• Task directions
Nothing outside the range below should be printed. Output exactly the lines from the line with "R6: 2.2k (NET18, VCC) -> 1.5k (NET18, VCC)" to the line with "SW1: button (GND, NET18)", both included.

• Records for processing
◆ ◆ ◆ ◆ ◆ ◆ ◆
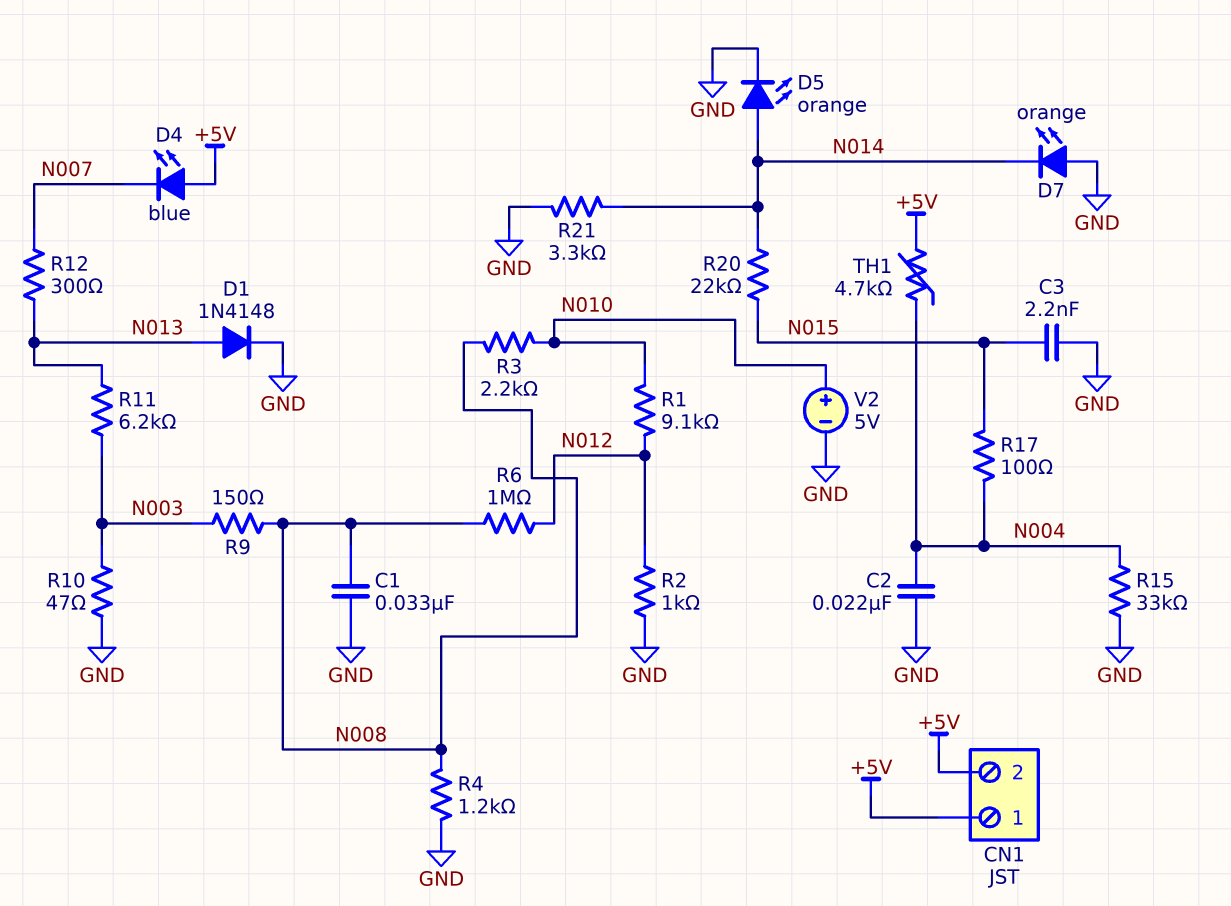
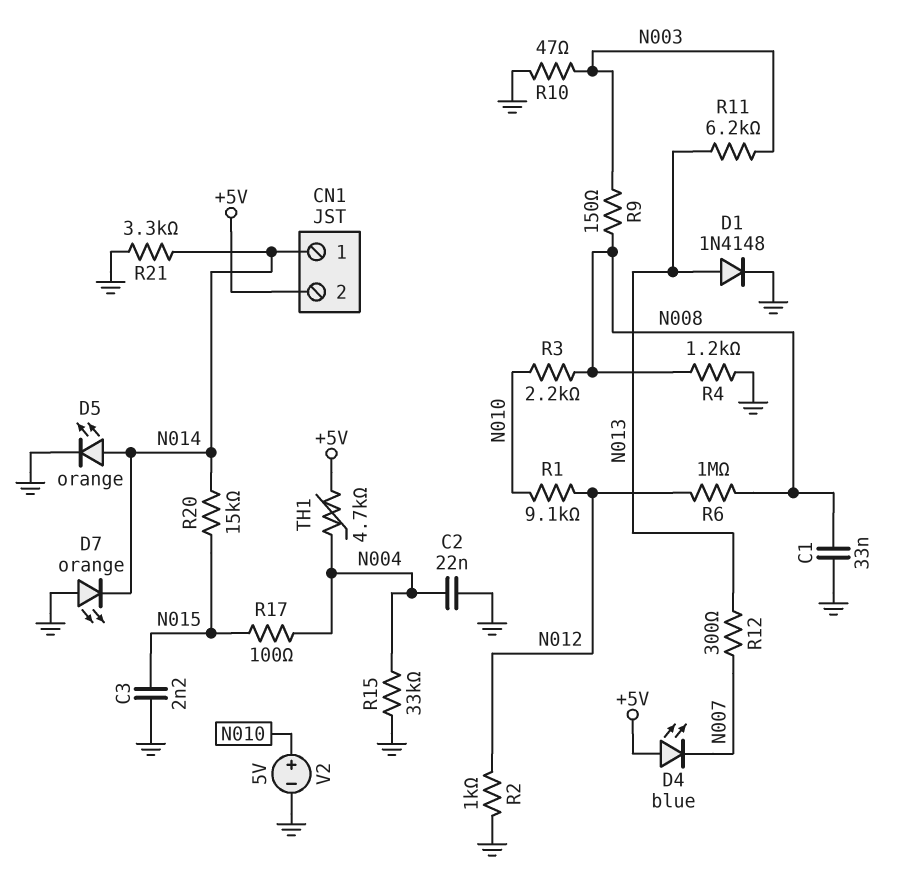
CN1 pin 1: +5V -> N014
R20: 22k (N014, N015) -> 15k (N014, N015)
◆ ◆ ◆ ◆ ◆ ◆ ◆
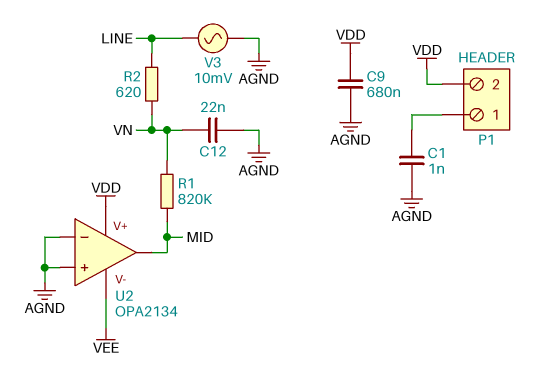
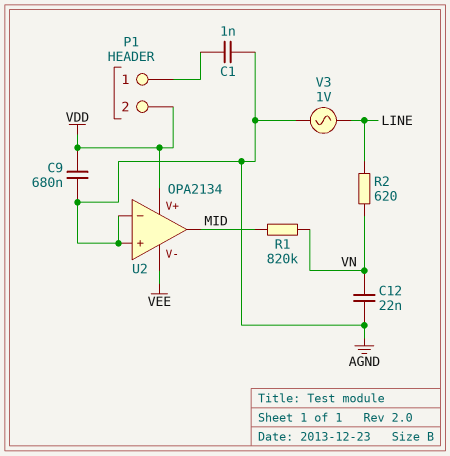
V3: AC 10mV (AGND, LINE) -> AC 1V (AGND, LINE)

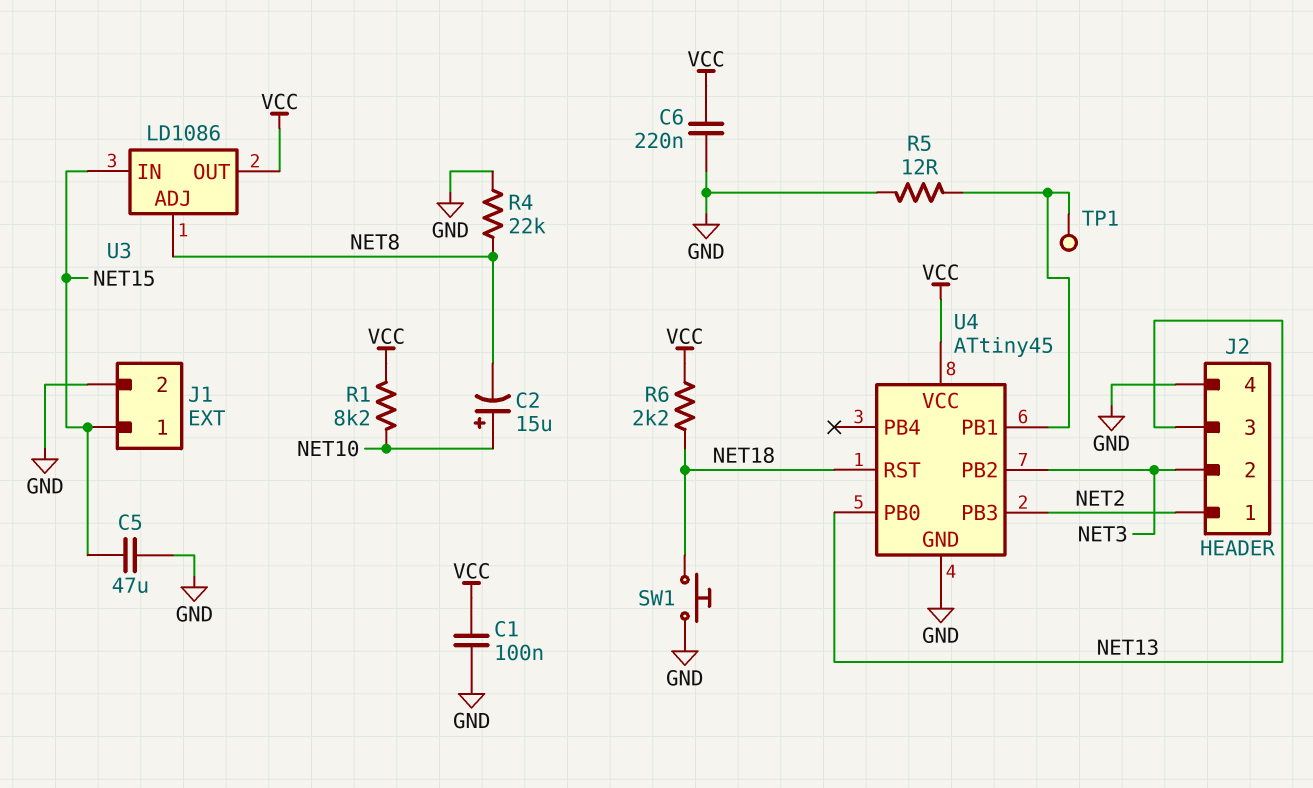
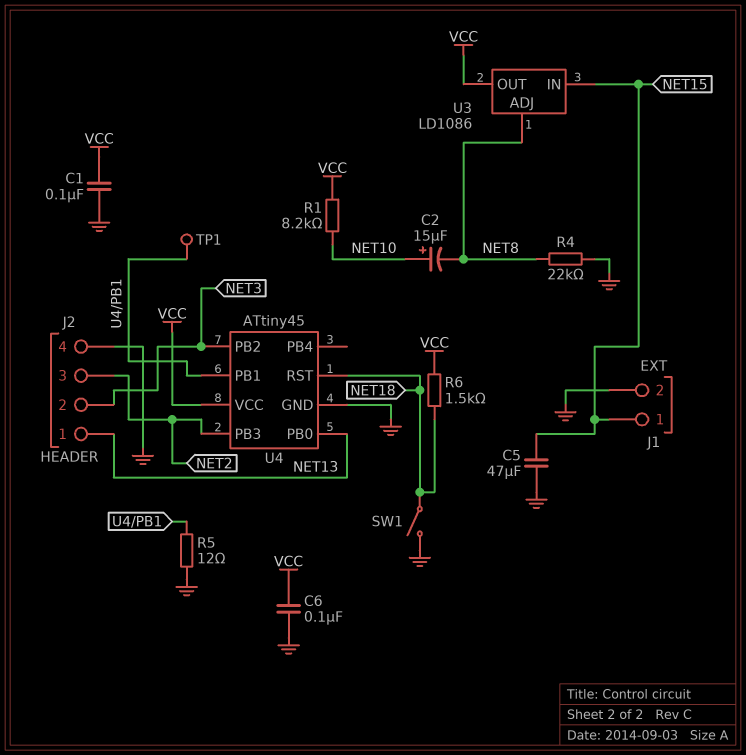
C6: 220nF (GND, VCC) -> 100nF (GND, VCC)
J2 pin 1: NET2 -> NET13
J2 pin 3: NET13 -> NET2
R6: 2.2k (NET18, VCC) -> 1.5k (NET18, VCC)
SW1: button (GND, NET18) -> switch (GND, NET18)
◆ ◆ ◆ ◆ ◆ ◆ ◆
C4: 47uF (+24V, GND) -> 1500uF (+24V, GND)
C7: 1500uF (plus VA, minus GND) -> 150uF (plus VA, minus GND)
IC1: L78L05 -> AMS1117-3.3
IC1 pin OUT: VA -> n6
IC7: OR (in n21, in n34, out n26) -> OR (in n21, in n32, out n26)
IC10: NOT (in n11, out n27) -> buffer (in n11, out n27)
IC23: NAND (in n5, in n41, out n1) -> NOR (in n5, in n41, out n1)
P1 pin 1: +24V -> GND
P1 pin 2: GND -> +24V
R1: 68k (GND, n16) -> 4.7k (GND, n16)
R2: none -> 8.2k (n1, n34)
◆ ◆ ◆ ◆ ◆ ◆ ◆
• Result of this exercise
R6: 2.2k (NET18, VCC) -> 1.5k (NET18, VCC)
SW1: button (GND, NET18) -> switch (GND, NET18)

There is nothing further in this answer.